=== About this exercise ===
Return the material below verbatim, starting at the line with "From the picture: You" and continuing up to and including the line with "The clear plastic glasses at center is positioned".

=== Material to process ===
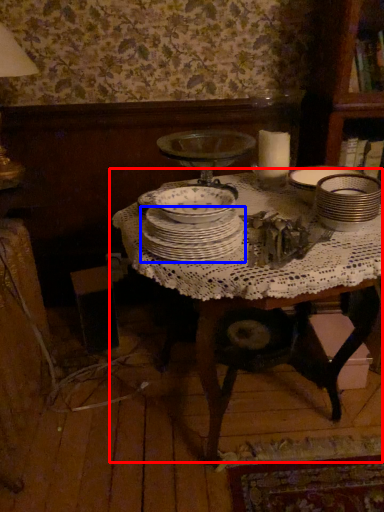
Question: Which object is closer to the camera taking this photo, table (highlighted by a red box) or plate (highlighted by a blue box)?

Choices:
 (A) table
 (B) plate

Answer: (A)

---

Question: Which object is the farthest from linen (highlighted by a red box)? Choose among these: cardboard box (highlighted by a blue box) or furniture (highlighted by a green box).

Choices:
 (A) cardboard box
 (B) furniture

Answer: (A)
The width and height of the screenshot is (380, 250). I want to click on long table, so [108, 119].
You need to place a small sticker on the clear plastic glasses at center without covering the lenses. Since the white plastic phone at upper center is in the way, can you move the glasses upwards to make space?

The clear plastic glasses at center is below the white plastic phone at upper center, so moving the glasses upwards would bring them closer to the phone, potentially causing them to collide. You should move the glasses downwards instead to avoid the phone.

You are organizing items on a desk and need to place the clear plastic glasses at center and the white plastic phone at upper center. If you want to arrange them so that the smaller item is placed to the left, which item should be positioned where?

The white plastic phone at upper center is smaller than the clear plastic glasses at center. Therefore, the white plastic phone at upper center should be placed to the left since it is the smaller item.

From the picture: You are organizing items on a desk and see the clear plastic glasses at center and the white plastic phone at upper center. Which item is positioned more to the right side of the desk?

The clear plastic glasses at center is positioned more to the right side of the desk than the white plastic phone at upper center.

=== Answer ===
From the picture: You are organizing items on a desk and see the clear plastic glasses at center and the white plastic phone at upper center. Which item is positioned more to the right side of the desk?

The clear plastic glasses at center is positioned more to the right side of the desk than the white plastic phone at upper center.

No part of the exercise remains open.